- [YOUR INSTRUCTIONS]
What are the lines from the one with "TFT3 pin RES: GP1 -> GP19" through the end of the records below, written out exactly and without the pictures?
══ RECORDS TO PROCESS ══
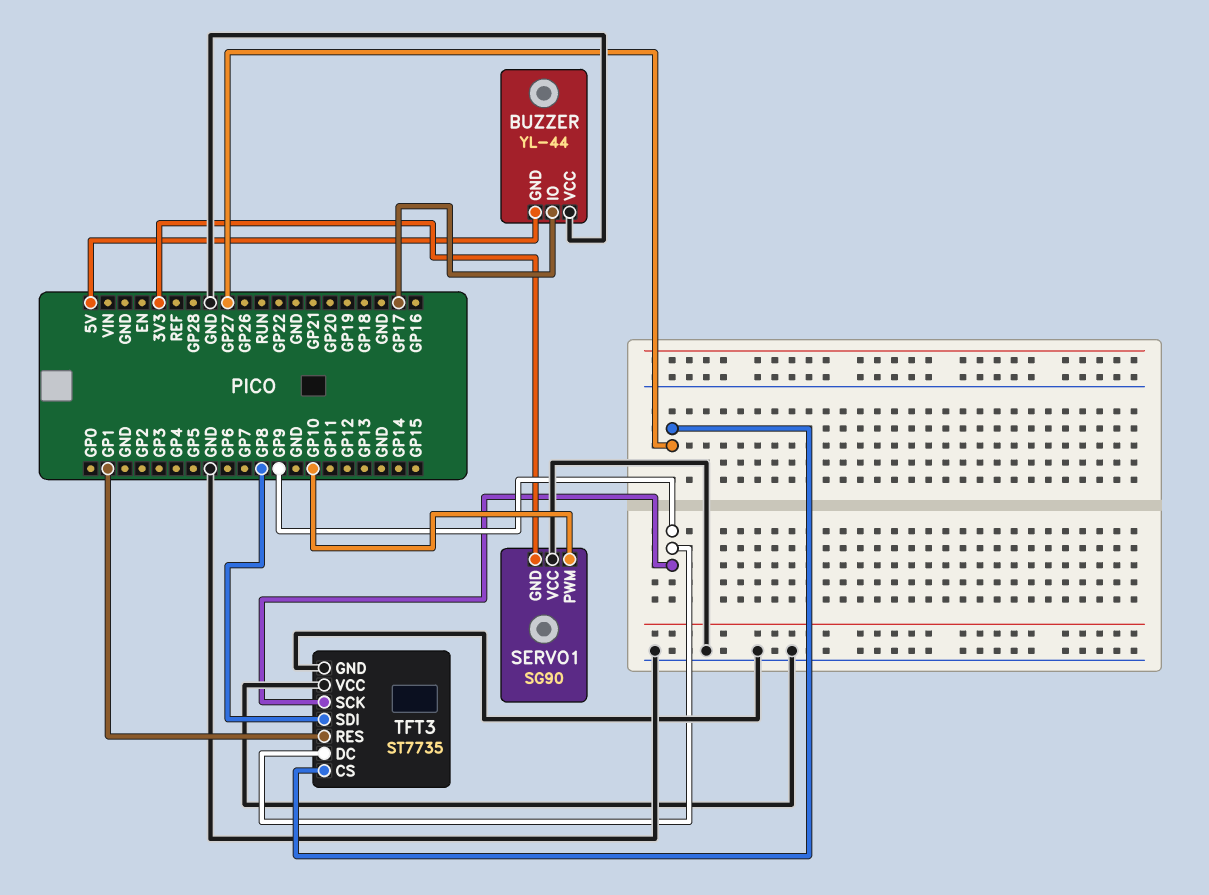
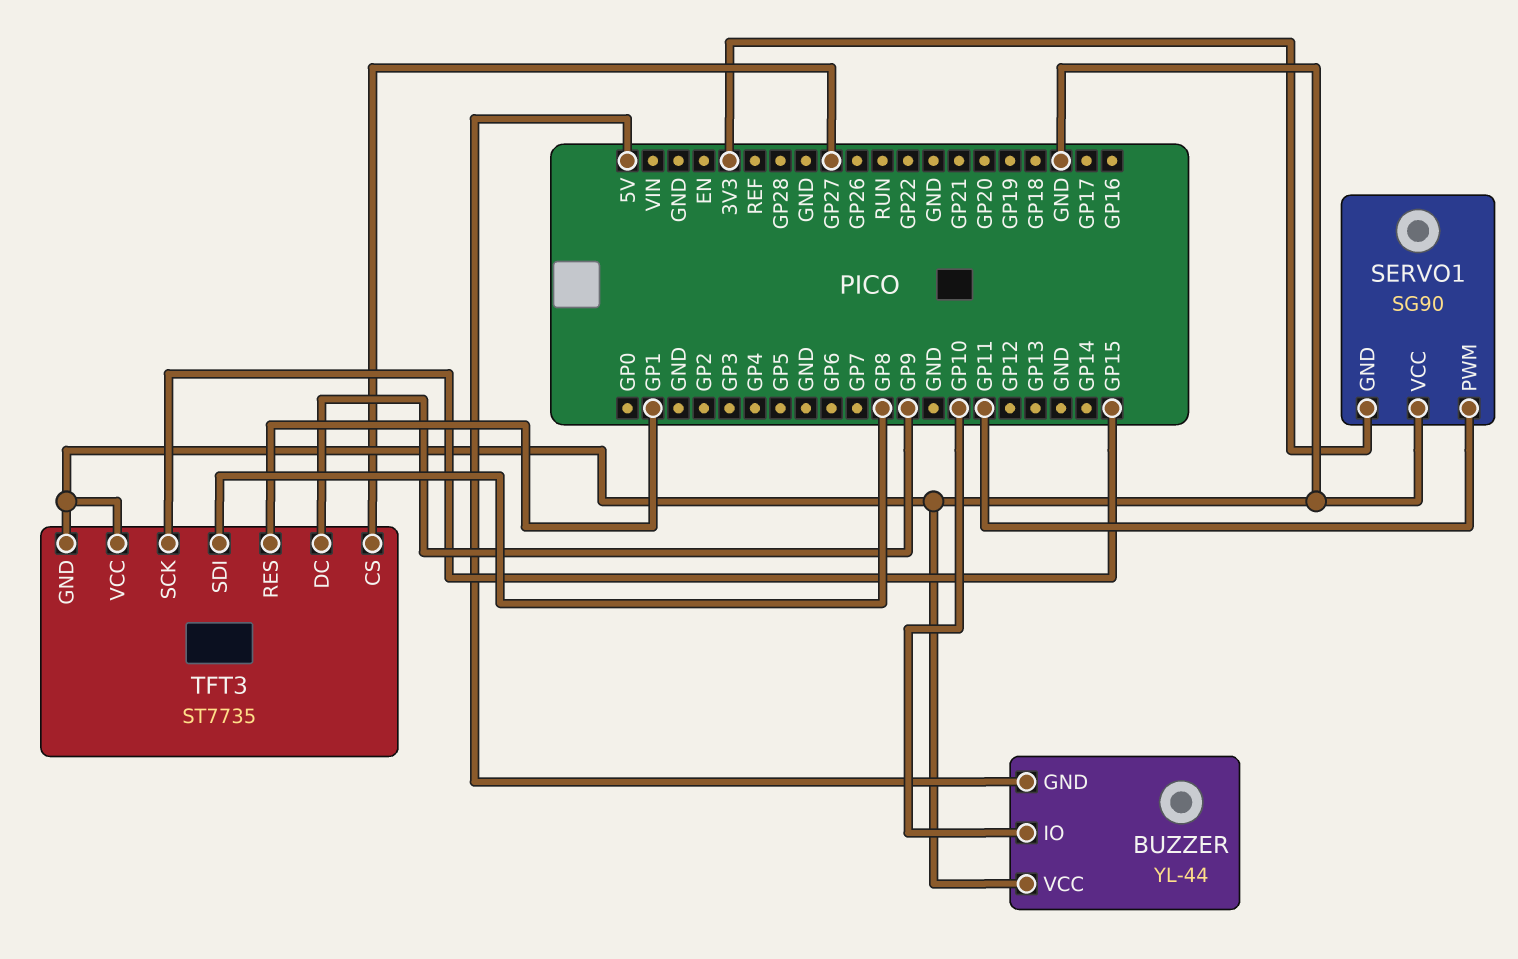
BUZZER pin IO: GP17 -> GP10
SERVO1 pin PWM: GP10 -> GP11
TFT3 pin SCK: GP9 -> GP15

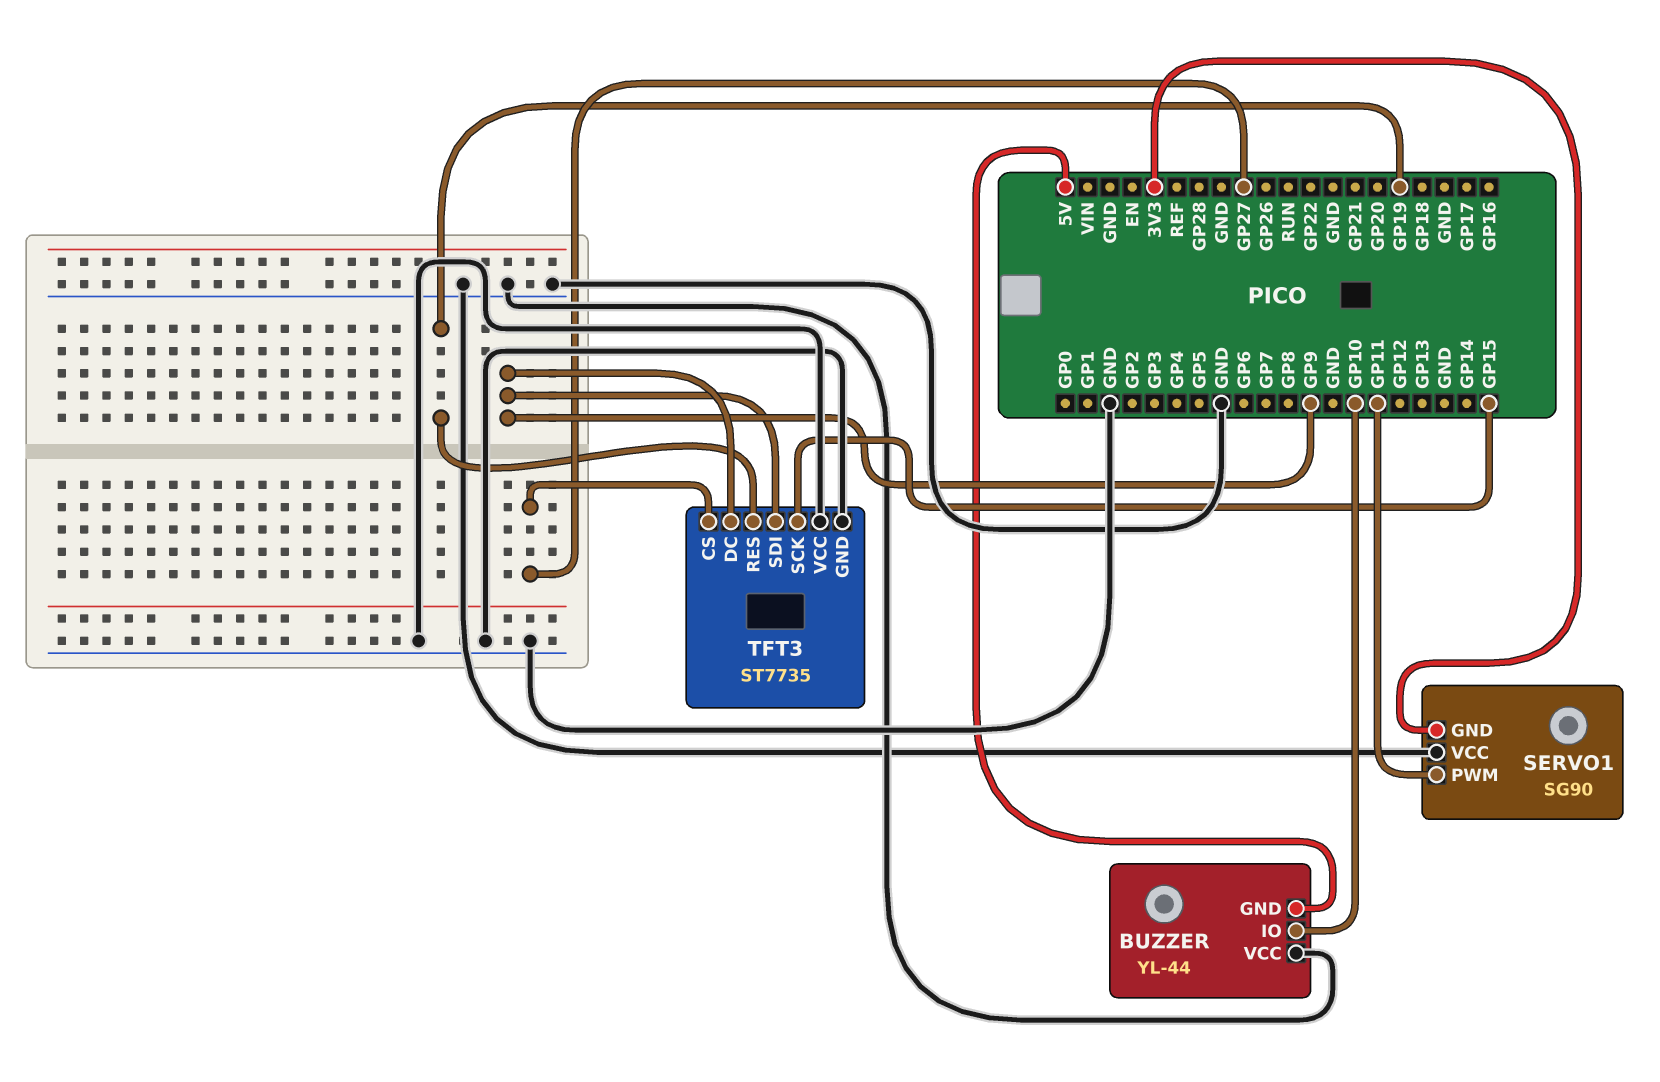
TFT3 pin RES: GP1 -> GP19
TFT3 pin SDI: GP8 -> GP9

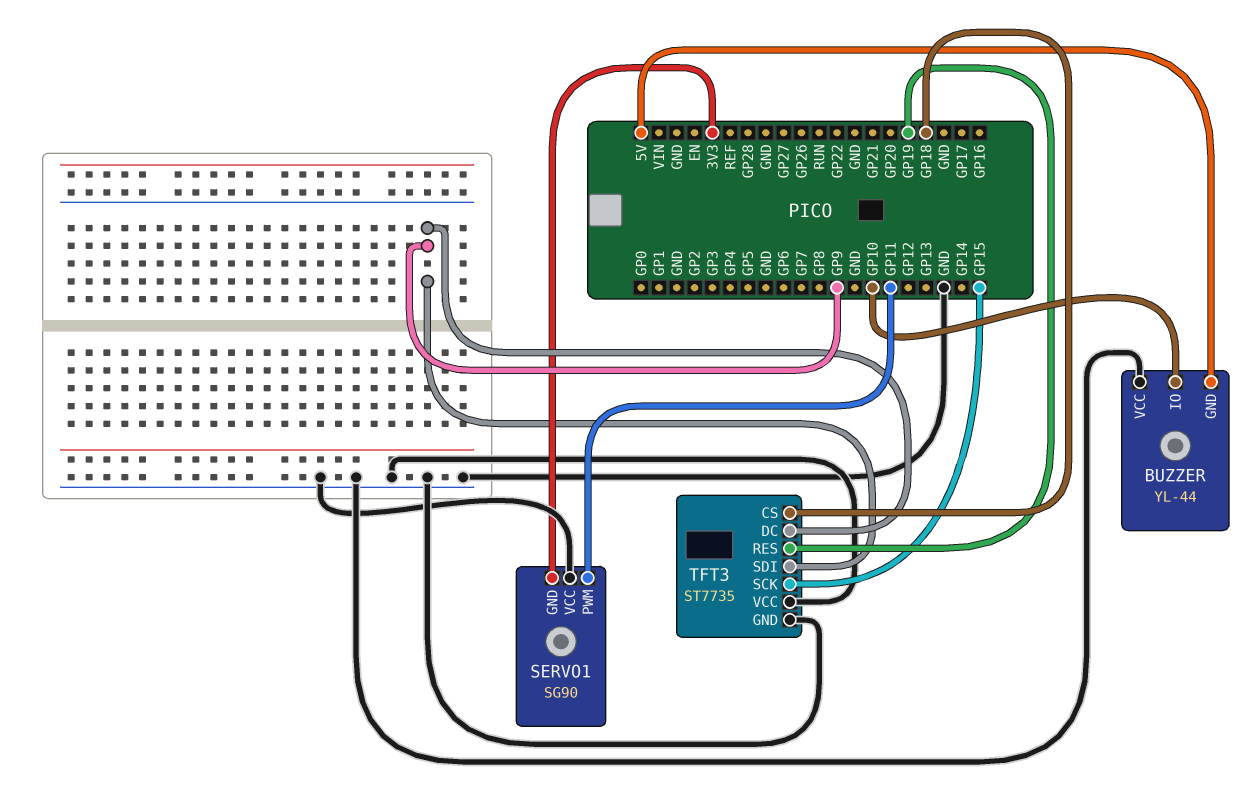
TFT3 pin CS: GP27 -> GP18

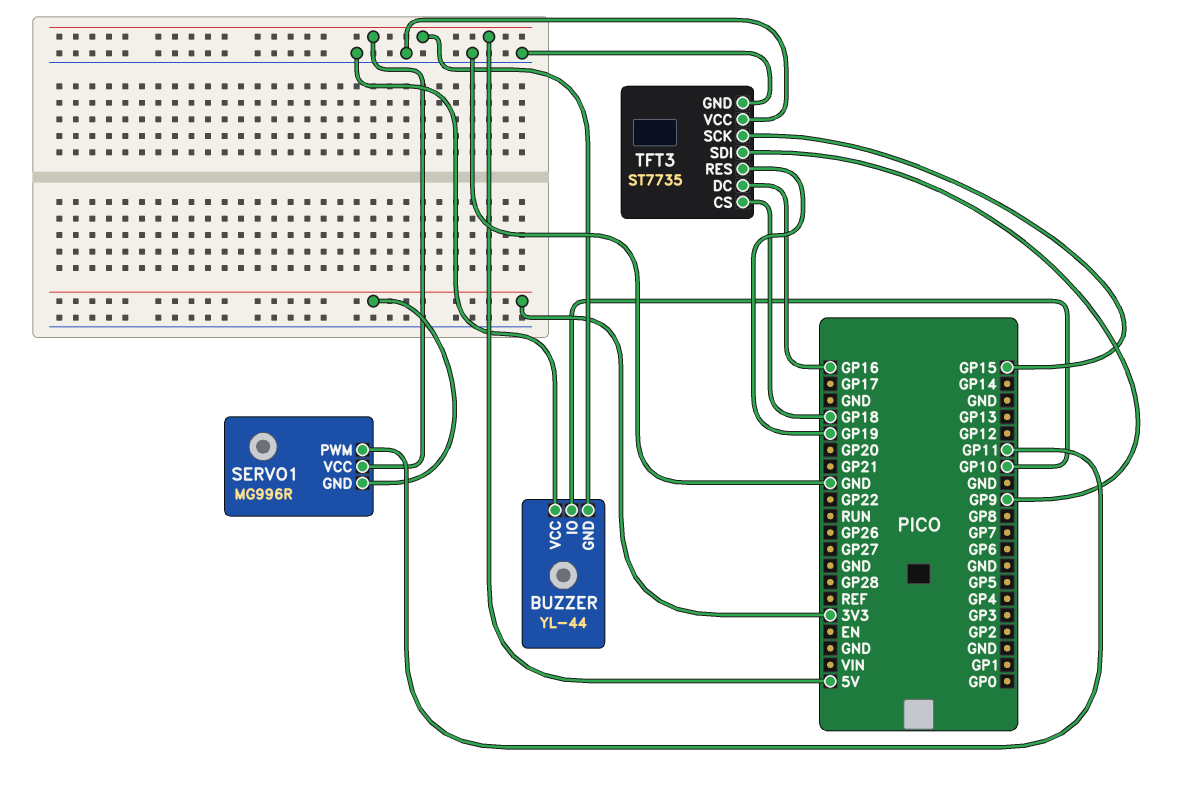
SERVO1: SG90 -> MG996R
SERVO1 pin VCC: GND -> 5V
TFT3 pin DC: GP9 -> GP16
═══
- [ANSWER]
TFT3 pin RES: GP1 -> GP19
TFT3 pin SDI: GP8 -> GP9

TFT3 pin CS: GP27 -> GP18

SERVO1: SG90 -> MG996R
SERVO1 pin VCC: GND -> 5V
TFT3 pin DC: GP9 -> GP16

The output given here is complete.